* Your assignment
If a line in the data below contains the word "board", copy it out.

Information Block Start

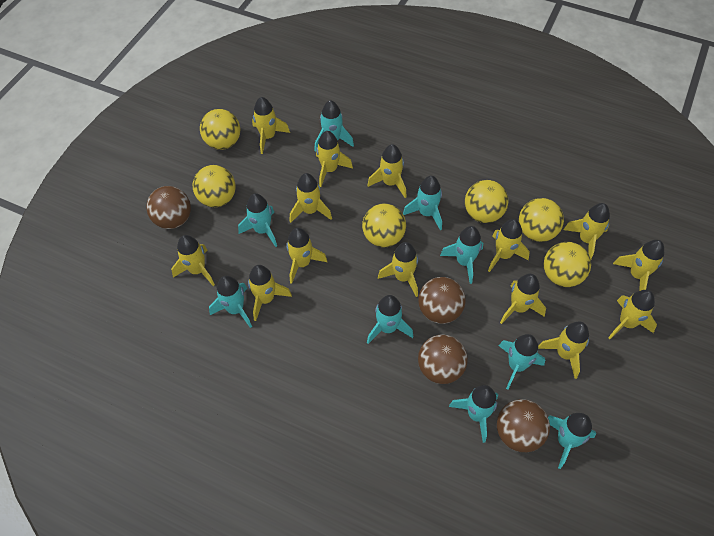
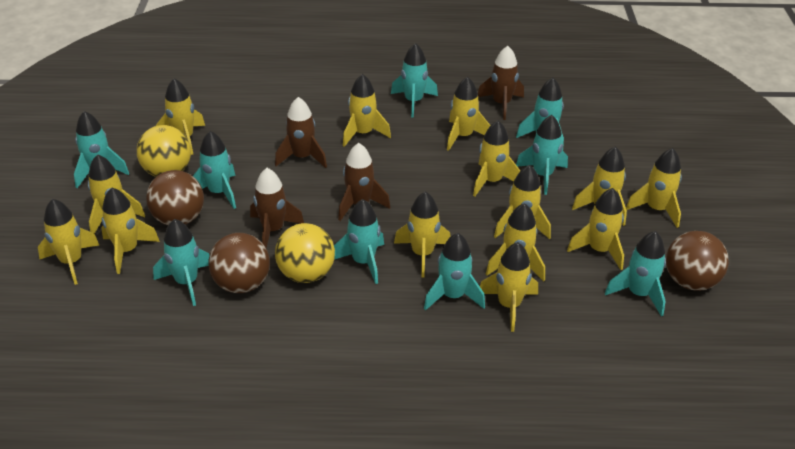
brown ball: 4 -> 3
brown rocket: 0 -> 4
yellow ball: 6 -> 2

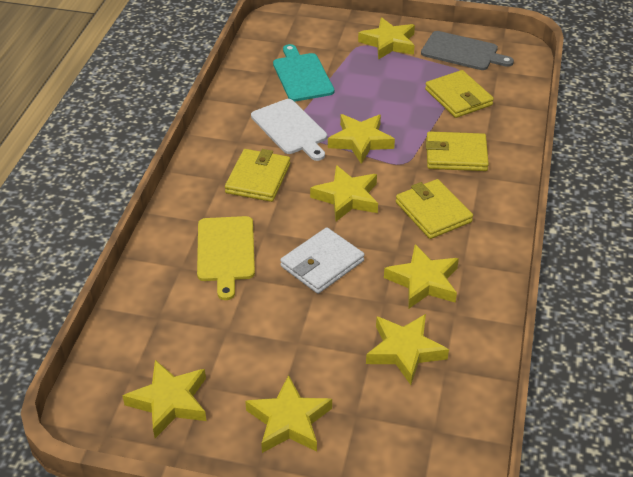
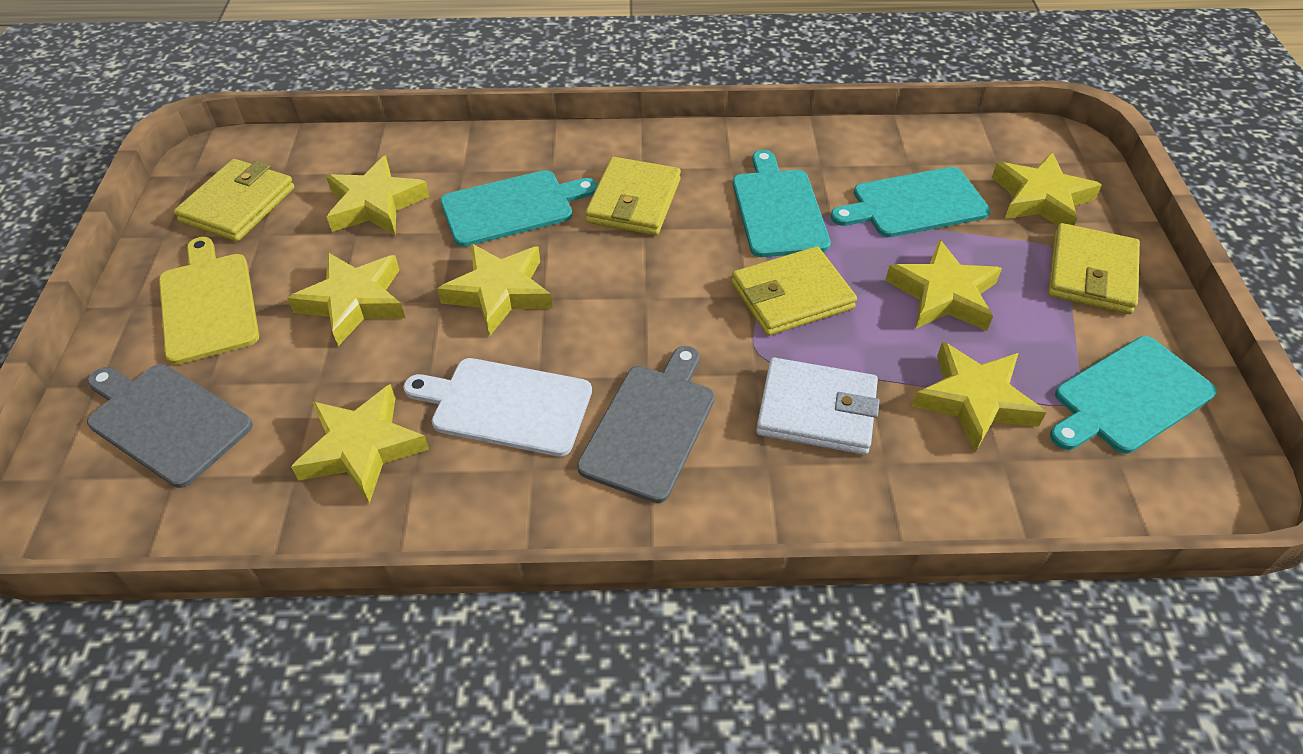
grey cutting board: 1 -> 2
turquoise cutting board: 1 -> 4

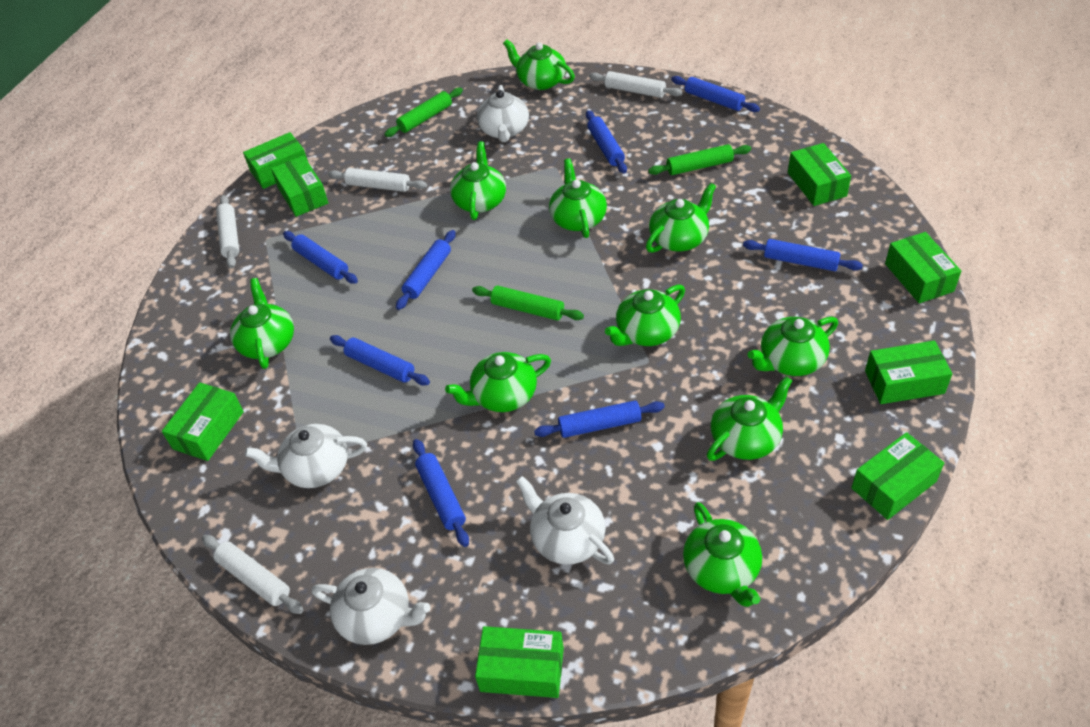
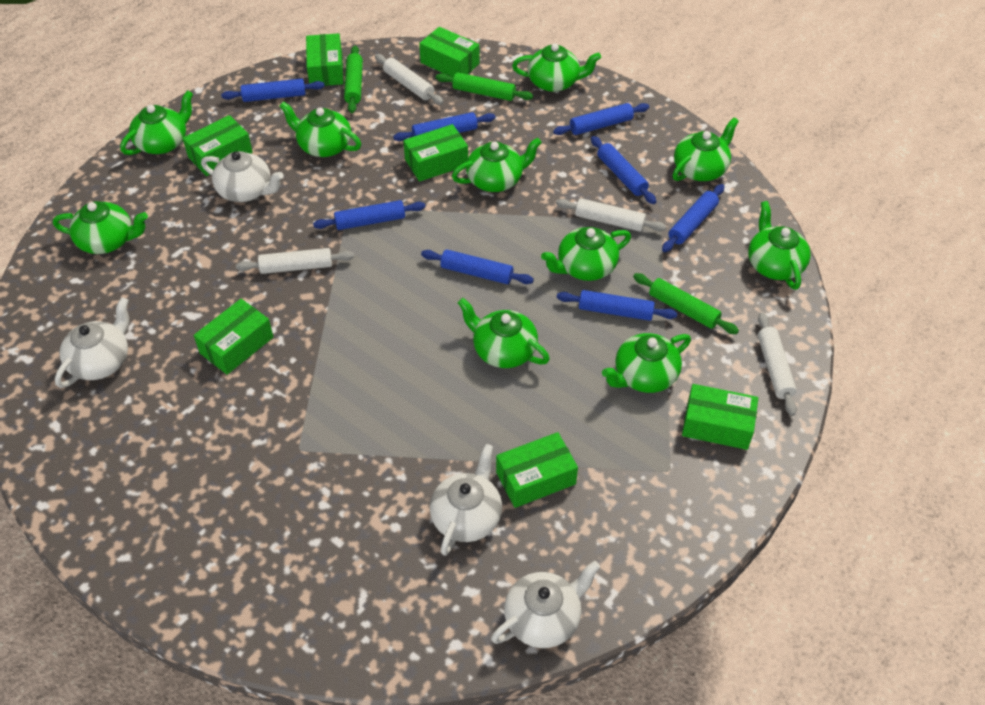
green box: 8 -> 7

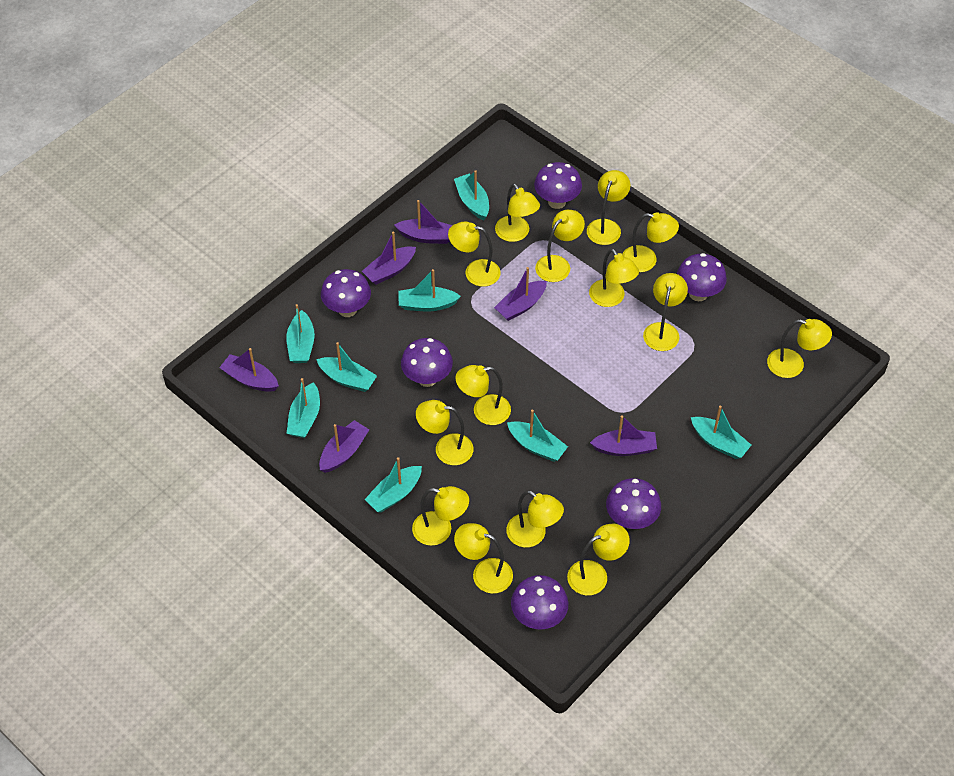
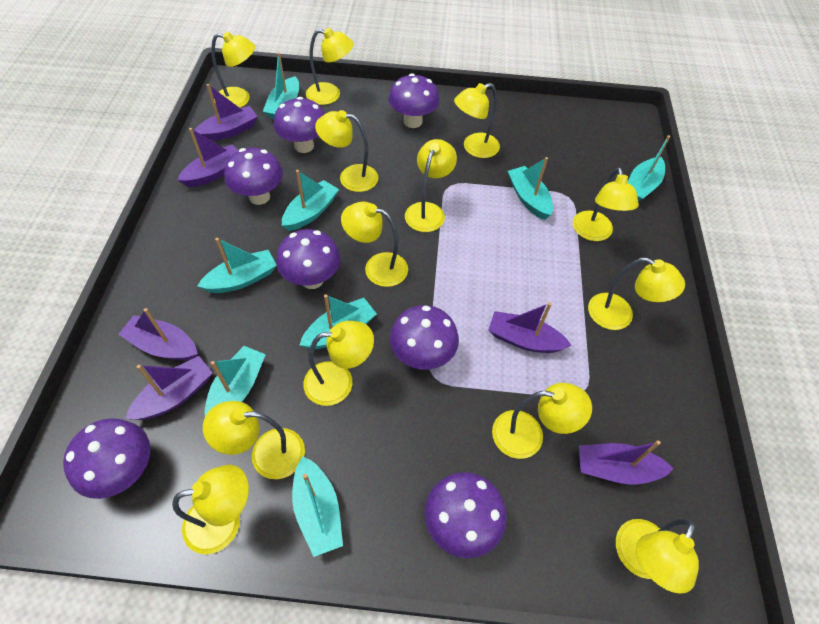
purple mushroom: 6 -> 7
yellow lamp: 14 -> 13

Information Block End

* Written response
grey cutting board: 1 -> 2
turquoise cutting board: 1 -> 4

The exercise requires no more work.